Extracted records ▸
⟨

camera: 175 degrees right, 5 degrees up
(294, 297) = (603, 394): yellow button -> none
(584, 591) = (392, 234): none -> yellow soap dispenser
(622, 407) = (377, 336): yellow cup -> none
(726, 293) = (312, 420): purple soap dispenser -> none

⟩
⟨

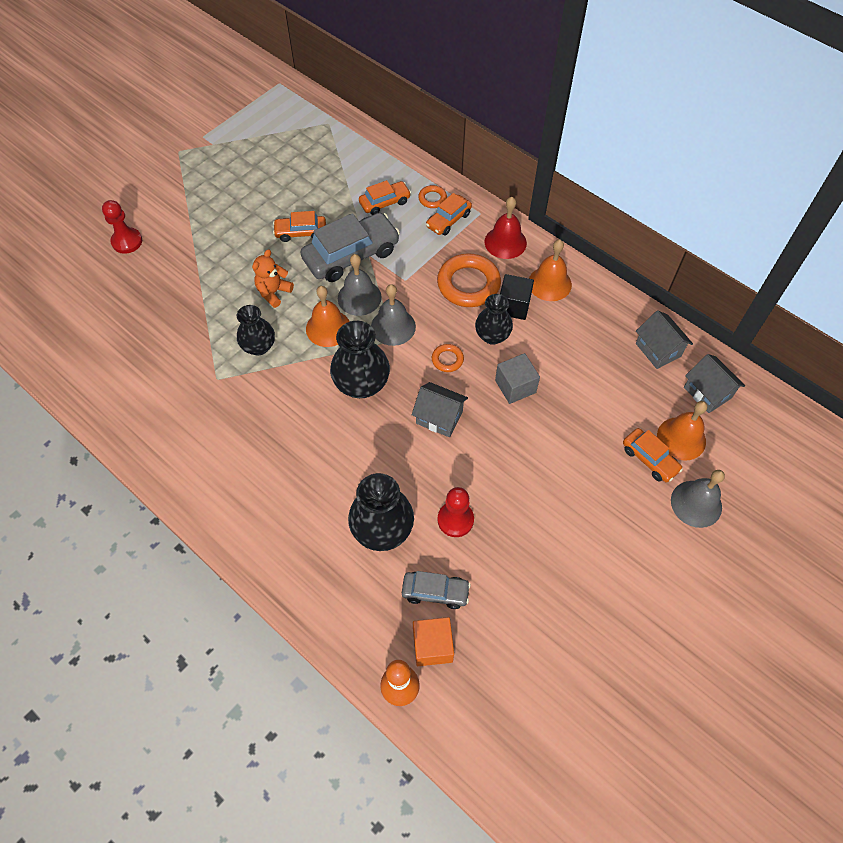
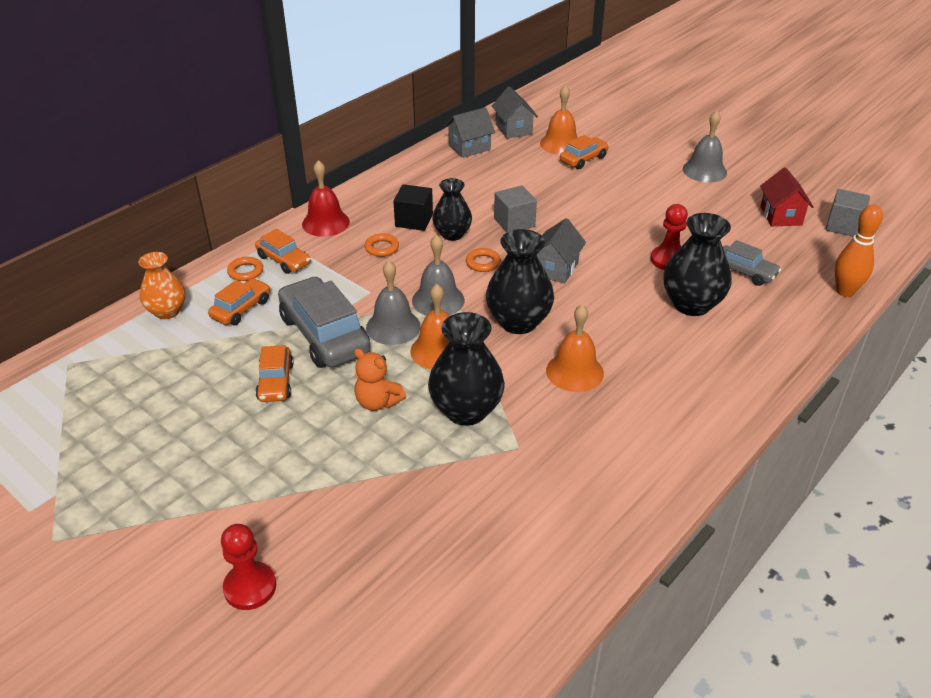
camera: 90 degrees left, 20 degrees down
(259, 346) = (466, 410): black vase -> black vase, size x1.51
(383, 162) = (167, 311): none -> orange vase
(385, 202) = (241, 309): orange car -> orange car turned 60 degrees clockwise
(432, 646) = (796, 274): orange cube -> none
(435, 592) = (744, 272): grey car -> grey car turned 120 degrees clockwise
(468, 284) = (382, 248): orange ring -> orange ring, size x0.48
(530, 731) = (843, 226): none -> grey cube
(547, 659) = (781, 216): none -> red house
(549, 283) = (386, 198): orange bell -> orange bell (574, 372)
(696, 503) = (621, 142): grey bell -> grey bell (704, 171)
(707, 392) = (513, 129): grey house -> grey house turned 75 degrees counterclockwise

⟩
⟨

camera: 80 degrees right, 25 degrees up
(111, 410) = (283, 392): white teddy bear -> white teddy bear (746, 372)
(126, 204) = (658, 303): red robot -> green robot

⟩

Your task ▸ Find the word "right" in the records. Copy every line it appears in.

Result of the task ▸
camera: 175 degrees right, 5 degrees up
camera: 80 degrees right, 25 degrees up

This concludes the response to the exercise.